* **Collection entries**
· · ·

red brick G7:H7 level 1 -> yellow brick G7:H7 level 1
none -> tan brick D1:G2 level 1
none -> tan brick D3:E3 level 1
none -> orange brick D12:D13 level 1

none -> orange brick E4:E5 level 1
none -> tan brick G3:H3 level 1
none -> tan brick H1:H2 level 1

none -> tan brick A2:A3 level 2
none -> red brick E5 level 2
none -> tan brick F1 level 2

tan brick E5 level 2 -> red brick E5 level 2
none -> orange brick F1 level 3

· · ·

* **AIM OF THE TASK**
The output should be a character-exact copy of all entries.

* **EXERCISE ANSWER**
red brick G7:H7 level 1 -> yellow brick G7:H7 level 1
none -> tan brick D1:G2 level 1
none -> tan brick D3:E3 level 1
none -> orange brick D12:D13 level 1

none -> orange brick E4:E5 level 1
none -> tan brick G3:H3 level 1
none -> tan brick H1:H2 level 1

none -> tan brick A2:A3 level 2
none -> red brick E5 level 2
none -> tan brick F1 level 2

tan brick E5 level 2 -> red brick E5 level 2
none -> orange brick F1 level 3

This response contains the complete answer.